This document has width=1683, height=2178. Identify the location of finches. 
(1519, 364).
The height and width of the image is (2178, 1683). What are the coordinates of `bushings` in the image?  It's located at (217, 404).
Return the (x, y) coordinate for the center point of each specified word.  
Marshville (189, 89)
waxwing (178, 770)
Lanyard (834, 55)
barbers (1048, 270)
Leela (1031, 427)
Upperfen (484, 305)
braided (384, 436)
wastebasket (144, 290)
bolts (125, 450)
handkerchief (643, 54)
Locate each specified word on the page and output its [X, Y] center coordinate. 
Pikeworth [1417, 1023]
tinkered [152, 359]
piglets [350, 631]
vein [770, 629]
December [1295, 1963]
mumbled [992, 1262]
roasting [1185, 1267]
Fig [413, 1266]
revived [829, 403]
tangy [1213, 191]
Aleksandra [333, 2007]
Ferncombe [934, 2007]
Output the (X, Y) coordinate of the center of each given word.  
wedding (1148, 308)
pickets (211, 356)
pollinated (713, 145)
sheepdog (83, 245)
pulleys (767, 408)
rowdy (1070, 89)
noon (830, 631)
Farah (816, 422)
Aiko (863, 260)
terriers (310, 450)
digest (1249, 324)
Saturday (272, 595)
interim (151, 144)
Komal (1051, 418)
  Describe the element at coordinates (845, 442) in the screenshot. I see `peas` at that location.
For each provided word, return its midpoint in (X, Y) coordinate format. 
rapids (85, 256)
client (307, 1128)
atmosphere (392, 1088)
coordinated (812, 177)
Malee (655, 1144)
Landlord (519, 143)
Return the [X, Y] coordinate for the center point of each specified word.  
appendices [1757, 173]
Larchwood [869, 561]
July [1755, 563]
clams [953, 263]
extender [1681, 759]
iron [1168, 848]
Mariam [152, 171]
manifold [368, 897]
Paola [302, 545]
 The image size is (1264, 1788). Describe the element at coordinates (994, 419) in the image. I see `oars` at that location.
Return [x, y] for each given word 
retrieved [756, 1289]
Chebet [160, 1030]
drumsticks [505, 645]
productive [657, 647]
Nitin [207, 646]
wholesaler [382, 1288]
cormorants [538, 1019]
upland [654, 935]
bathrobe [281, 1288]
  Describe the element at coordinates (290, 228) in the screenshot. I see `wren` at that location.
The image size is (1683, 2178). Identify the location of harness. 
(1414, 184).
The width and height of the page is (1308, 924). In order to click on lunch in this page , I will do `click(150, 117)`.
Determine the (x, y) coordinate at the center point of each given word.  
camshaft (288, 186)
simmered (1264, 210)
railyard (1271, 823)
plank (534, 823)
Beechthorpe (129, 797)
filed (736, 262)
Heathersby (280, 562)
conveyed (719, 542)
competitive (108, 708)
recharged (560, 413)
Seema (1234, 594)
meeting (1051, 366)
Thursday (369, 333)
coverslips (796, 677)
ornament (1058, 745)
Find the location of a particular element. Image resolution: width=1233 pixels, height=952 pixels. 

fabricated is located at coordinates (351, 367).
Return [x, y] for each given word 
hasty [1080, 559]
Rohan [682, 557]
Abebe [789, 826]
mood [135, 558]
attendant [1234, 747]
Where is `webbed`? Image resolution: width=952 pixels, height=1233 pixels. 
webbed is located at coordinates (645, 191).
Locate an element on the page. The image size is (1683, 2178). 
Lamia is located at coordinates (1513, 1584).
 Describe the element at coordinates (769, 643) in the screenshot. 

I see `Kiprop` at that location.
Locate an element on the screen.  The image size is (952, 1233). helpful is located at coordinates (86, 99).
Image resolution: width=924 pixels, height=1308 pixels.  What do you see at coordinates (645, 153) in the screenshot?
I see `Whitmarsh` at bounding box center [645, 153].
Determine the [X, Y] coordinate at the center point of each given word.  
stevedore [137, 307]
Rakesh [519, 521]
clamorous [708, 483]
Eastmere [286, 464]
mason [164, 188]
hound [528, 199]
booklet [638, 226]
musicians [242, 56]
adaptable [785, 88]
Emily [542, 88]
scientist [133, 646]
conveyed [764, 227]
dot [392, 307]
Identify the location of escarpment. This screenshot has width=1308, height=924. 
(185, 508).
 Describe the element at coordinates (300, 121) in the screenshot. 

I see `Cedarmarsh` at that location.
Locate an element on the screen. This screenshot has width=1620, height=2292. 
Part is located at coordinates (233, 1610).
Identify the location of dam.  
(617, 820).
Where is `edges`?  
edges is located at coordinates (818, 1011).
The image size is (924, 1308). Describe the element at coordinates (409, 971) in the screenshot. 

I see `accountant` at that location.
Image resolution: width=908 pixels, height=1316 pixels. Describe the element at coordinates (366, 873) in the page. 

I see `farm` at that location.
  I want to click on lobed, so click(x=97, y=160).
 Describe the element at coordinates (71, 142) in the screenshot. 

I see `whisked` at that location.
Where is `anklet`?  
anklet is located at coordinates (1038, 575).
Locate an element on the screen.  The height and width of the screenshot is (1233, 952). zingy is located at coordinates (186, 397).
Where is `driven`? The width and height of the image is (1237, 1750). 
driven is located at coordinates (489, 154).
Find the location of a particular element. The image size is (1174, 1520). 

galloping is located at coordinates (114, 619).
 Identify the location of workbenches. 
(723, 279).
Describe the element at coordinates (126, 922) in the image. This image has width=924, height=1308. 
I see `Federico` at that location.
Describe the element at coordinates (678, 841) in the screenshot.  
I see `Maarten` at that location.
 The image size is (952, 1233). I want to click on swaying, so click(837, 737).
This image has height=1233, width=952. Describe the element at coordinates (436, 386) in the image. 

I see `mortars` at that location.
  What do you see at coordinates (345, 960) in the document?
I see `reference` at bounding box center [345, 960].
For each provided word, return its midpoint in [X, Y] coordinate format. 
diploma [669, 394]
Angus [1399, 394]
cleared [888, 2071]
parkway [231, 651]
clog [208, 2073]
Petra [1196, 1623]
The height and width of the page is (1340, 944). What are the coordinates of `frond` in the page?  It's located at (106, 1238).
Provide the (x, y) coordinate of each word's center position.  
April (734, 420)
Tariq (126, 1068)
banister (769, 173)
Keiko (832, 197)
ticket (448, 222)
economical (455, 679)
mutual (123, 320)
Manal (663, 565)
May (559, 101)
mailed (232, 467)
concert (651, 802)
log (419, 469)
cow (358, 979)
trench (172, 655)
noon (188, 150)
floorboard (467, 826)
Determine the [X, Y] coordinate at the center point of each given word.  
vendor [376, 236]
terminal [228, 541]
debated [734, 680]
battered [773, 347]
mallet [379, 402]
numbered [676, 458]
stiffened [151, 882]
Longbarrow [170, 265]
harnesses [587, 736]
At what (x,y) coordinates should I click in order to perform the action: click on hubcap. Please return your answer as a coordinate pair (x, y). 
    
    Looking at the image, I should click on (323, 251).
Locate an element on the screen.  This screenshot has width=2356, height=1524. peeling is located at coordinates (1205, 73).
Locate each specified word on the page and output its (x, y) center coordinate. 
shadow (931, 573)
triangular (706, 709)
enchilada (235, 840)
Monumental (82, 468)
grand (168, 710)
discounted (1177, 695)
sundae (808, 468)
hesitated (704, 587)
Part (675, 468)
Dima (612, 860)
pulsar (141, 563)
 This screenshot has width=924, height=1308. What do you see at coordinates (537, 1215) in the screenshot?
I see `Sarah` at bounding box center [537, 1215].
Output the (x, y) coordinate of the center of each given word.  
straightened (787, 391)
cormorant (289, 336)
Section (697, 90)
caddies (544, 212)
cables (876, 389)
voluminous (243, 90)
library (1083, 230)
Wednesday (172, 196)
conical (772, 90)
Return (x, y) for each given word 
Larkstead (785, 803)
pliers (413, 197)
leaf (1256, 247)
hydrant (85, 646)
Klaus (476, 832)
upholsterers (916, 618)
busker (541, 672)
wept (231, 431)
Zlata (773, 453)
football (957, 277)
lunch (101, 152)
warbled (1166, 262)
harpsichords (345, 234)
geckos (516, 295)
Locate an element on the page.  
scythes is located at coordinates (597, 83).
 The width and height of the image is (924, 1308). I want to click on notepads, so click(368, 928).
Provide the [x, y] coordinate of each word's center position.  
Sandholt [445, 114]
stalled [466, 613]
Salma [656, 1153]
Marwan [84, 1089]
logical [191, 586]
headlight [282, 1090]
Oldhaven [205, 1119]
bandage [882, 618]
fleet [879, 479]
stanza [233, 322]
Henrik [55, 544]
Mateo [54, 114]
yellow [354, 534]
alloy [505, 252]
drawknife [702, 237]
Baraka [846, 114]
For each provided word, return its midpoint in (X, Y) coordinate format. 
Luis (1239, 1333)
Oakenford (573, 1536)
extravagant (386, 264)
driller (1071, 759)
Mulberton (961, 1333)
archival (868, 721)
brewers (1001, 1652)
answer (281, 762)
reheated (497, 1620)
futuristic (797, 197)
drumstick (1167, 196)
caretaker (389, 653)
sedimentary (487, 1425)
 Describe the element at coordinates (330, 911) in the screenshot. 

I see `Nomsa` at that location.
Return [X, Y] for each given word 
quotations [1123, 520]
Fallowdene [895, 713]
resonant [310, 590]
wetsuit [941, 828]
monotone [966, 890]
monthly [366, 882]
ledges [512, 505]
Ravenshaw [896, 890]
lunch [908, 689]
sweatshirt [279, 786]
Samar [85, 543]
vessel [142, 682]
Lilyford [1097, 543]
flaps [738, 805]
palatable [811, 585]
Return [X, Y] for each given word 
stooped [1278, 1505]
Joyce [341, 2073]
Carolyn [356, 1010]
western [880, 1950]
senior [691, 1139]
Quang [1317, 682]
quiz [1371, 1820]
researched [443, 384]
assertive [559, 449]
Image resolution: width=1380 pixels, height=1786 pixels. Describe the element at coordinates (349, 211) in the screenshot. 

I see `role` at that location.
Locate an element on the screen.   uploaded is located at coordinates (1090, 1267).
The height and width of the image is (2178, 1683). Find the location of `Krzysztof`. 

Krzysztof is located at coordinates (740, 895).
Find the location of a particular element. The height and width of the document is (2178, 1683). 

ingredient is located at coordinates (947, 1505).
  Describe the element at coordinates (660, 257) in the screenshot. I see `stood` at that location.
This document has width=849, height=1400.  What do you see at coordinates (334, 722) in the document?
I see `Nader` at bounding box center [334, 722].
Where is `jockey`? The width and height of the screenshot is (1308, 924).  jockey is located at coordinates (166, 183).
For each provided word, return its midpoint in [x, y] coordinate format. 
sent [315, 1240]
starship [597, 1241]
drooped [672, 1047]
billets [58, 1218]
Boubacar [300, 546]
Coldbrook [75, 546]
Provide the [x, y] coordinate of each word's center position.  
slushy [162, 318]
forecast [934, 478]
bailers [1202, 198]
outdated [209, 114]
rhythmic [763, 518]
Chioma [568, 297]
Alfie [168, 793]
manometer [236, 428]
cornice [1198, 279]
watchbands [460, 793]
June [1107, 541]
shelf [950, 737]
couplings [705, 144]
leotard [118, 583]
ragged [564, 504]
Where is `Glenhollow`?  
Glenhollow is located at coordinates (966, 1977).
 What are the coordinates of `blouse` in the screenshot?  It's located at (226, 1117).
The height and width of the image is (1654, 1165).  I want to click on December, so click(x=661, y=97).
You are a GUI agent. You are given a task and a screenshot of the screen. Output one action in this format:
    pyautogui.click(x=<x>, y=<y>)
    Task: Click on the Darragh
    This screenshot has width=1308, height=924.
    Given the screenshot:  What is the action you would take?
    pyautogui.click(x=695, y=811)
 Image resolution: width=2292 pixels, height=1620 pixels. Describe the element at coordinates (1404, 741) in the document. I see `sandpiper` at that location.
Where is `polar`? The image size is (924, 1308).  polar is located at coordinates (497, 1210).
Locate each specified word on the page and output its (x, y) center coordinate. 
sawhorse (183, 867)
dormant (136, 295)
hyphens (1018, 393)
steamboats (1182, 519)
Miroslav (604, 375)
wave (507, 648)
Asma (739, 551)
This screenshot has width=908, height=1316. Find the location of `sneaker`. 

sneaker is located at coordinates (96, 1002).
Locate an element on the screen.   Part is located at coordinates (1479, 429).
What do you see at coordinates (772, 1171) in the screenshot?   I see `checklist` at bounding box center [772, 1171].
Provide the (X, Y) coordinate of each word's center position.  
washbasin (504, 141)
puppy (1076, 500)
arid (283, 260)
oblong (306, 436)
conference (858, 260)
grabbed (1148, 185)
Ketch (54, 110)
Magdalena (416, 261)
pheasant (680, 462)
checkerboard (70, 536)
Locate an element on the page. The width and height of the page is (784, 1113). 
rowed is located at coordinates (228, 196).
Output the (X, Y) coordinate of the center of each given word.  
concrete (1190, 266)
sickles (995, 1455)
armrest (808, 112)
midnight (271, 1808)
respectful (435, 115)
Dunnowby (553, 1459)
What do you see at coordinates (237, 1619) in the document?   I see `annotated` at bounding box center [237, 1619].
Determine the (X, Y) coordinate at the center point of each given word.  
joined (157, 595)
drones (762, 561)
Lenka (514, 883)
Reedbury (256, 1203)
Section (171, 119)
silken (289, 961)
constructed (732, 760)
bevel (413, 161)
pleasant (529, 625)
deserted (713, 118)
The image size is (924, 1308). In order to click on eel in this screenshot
===
__What the exercise asks__
Rewrite the records from the line with "terminal [228, 541]" to the line with "grand (168, 710)", putting "saddles" in place of "harnesses" and leaving everything else as it is.

__Solution to this problem__
terminal [228, 541]
debated [734, 680]
battered [773, 347]
mallet [379, 402]
numbered [676, 458]
stiffened [151, 882]
Longbarrow [170, 265]
saddles [587, 736]
At what (x,y) coordinates should I click in order to perform the action: click on hubcap. Please return your answer as a coordinate pair (x, y). 
    
    Looking at the image, I should click on (323, 251).
Locate an element on the screen.  This screenshot has width=2356, height=1524. peeling is located at coordinates (1205, 73).
Locate each specified word on the page and output its (x, y) center coordinate. 
shadow (931, 573)
triangular (706, 709)
enchilada (235, 840)
Monumental (82, 468)
grand (168, 710)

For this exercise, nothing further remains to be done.